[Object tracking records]
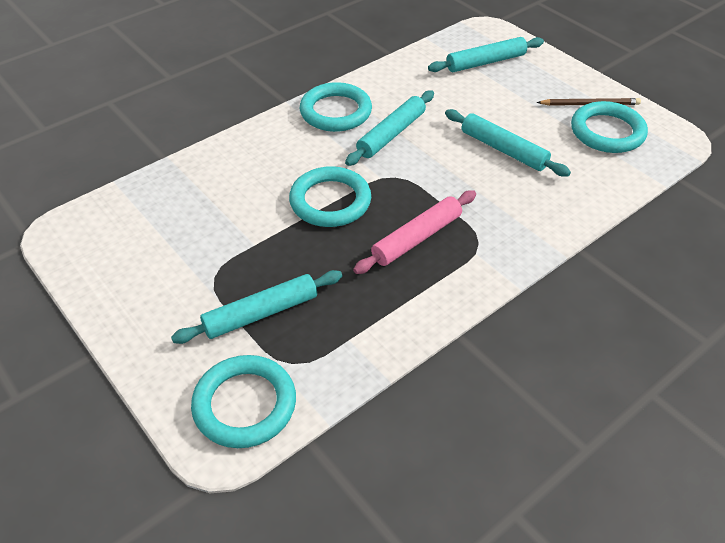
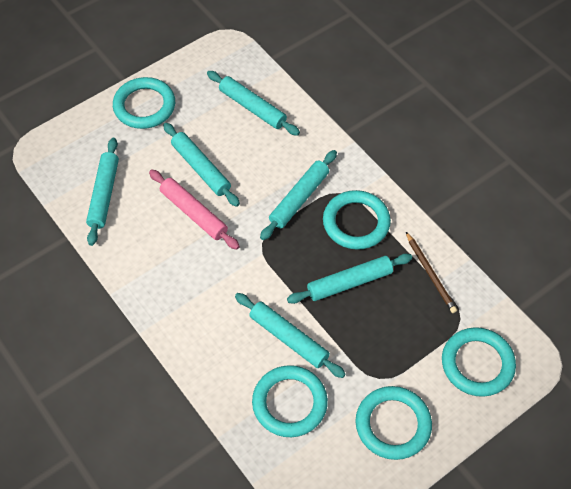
turquoise ring: 4 -> 5
turquoise rolling pin: 4 -> 6

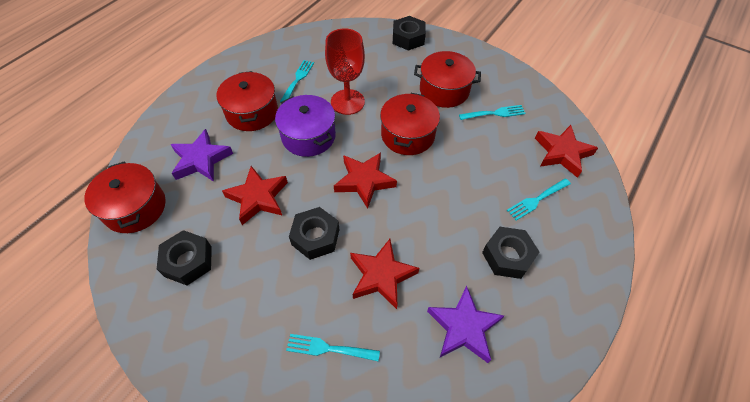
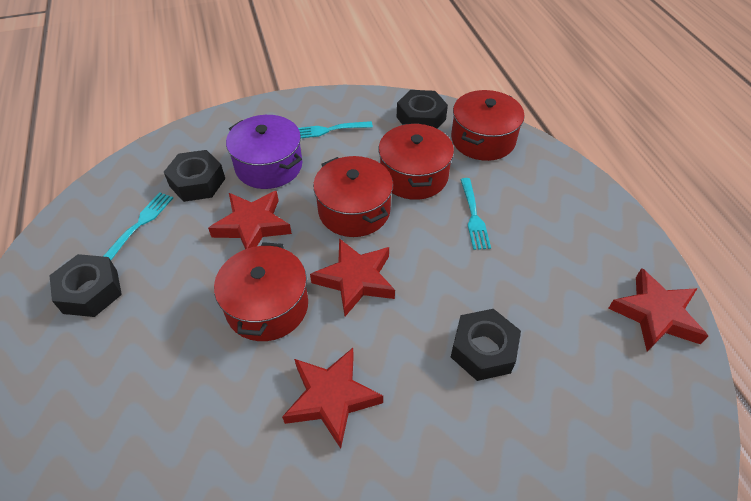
purple star: 2 -> 0
red goblet: 1 -> 0
turquoise fork: 4 -> 3

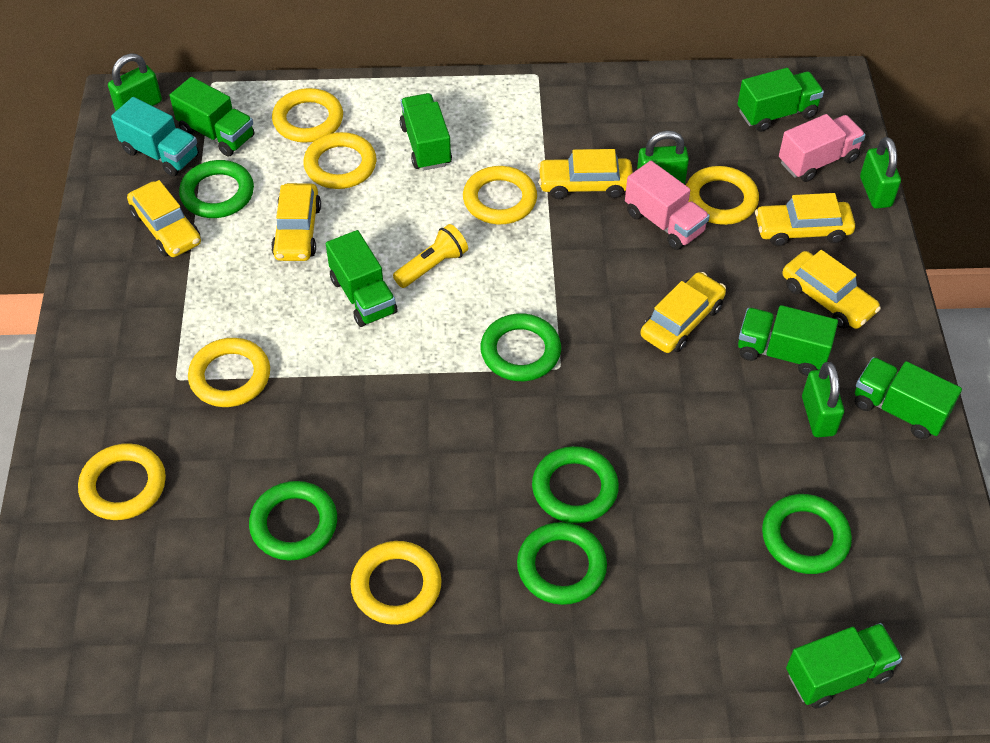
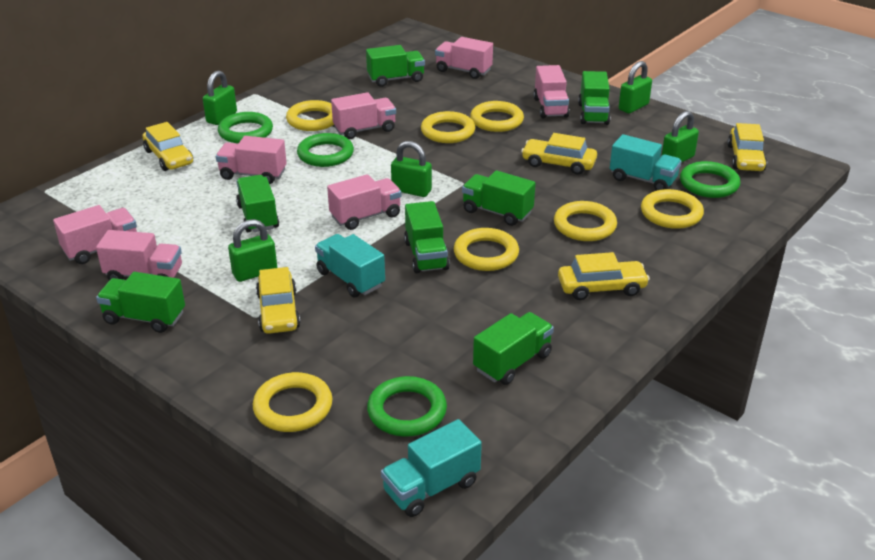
green padlock: 4 -> 5
green ring: 6 -> 4
pink truck: 2 -> 7
turquoise truck: 1 -> 3
yellow car: 6 -> 5
yellow flashlight: 1 -> 0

--- Brief ---
Set down exactly the line with "green ring: 6 -> 4" and each line after it up to the end of the records, adding nothing.

--- Task solution ---
green ring: 6 -> 4
pink truck: 2 -> 7
turquoise truck: 1 -> 3
yellow car: 6 -> 5
yellow flashlight: 1 -> 0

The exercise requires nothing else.